(Beginning of Study material)

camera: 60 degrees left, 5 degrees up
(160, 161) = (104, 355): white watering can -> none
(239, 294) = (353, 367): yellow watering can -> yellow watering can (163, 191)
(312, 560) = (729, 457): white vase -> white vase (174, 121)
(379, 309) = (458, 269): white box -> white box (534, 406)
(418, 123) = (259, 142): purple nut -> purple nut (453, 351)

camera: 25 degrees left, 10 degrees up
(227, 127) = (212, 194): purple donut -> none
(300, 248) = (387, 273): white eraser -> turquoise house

(End of Study material)
(Beginning of Study material)

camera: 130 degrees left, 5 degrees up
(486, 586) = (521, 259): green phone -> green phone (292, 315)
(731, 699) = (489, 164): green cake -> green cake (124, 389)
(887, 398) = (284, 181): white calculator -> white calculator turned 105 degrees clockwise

(End of Study material)

**To do**
Look above for the line holding "(227, 127) = (212, 194): purple donut -> none". Print it and every line after it, exactly, through the line holding "(300, 248) = (387, 273): white".

**Solution for this problem**
(227, 127) = (212, 194): purple donut -> none
(300, 248) = (387, 273): white eraser -> turquoise house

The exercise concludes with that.